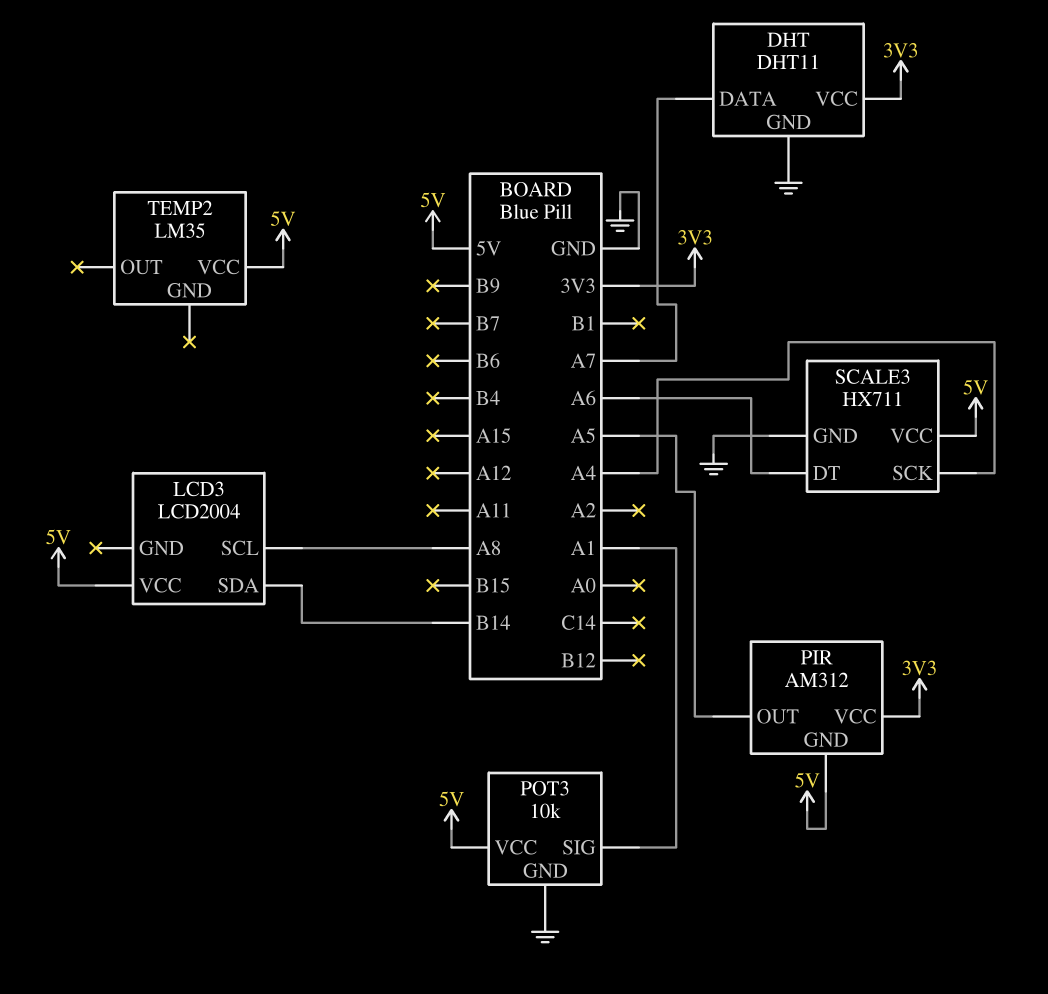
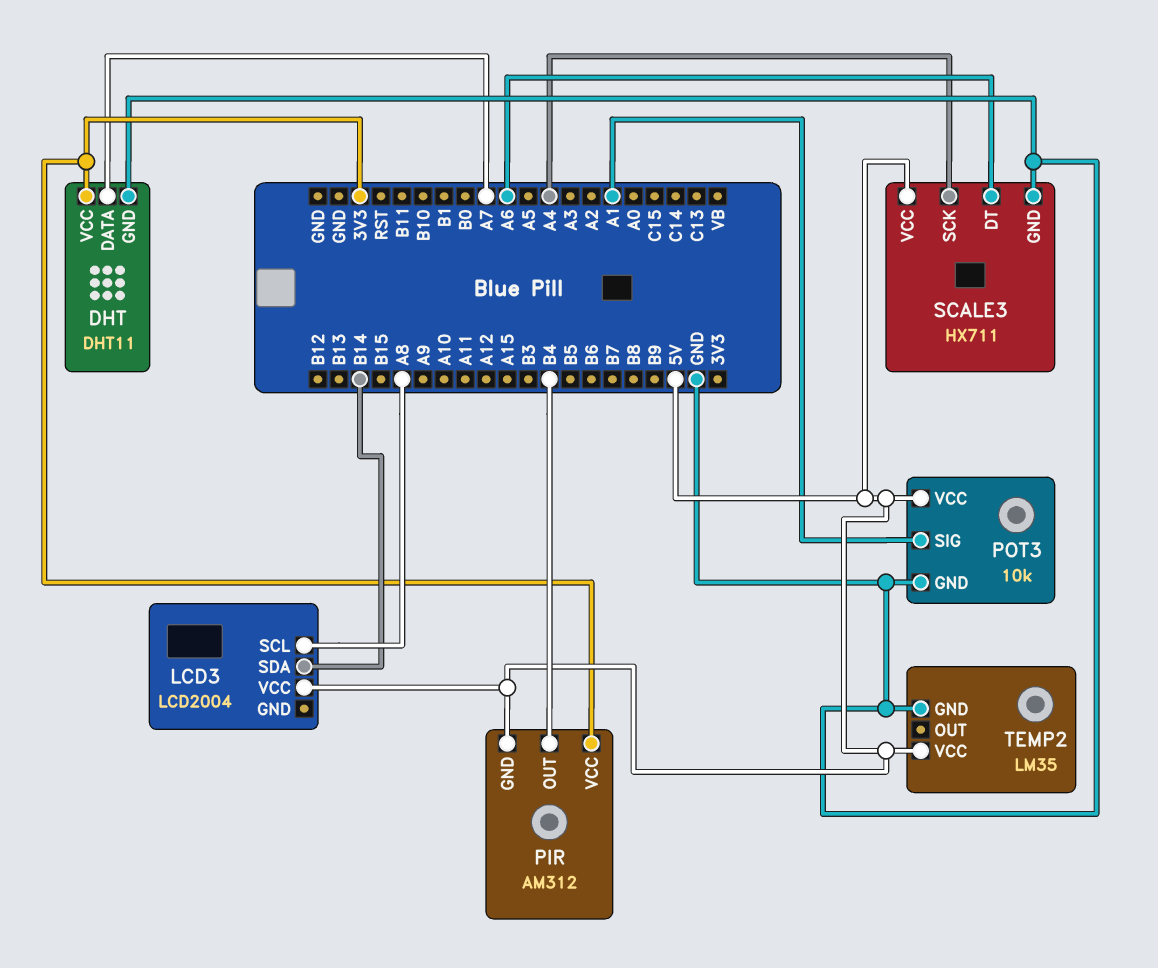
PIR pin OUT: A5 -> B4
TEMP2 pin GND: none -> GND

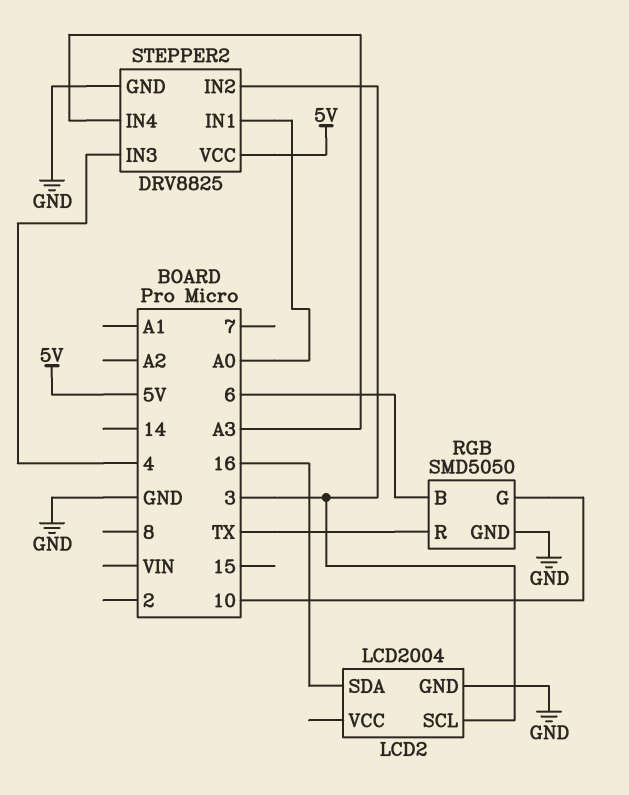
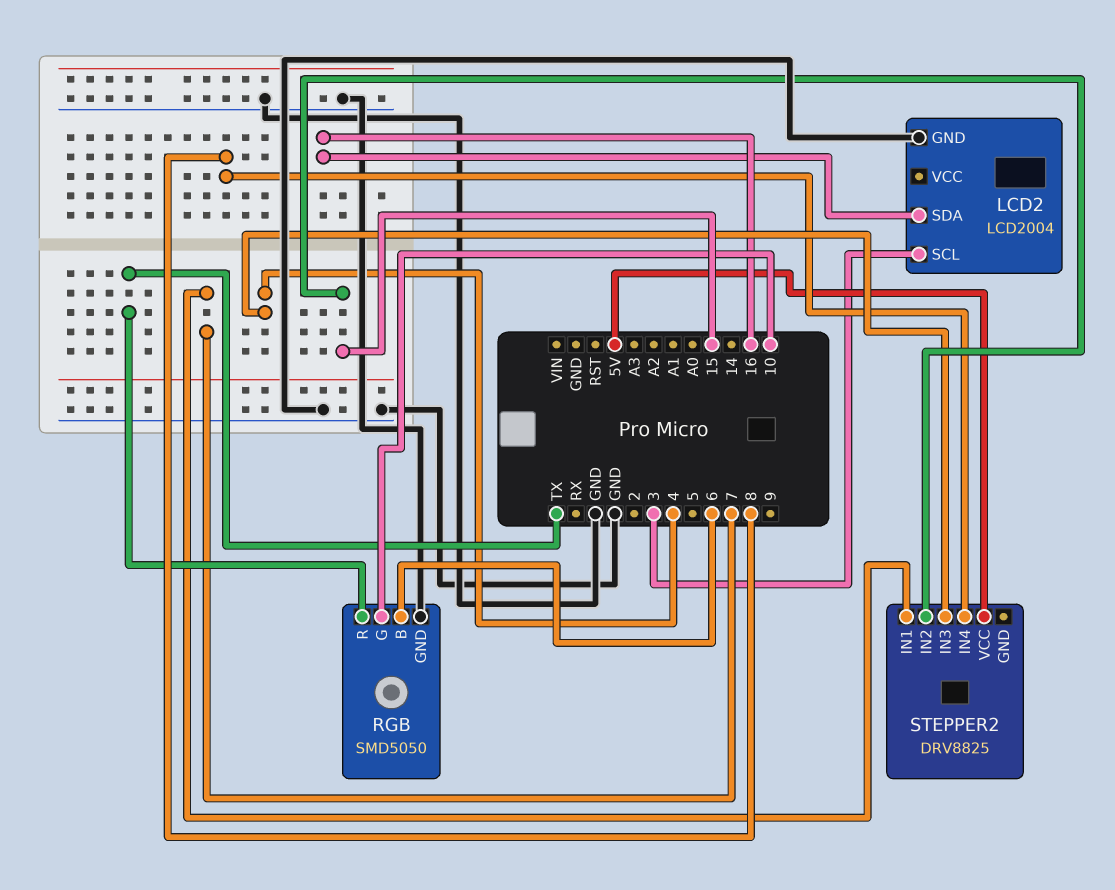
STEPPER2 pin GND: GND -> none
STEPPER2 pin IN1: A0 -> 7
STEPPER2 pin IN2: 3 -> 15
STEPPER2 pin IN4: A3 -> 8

______

EXERCISE DESCRIPTION: Reproduce the listing above exactly, but skip the pictures.

EXPECTED ANSWER:
PIR pin OUT: A5 -> B4
TEMP2 pin GND: none -> GND

STEPPER2 pin GND: GND -> none
STEPPER2 pin IN1: A0 -> 7
STEPPER2 pin IN2: 3 -> 15
STEPPER2 pin IN4: A3 -> 8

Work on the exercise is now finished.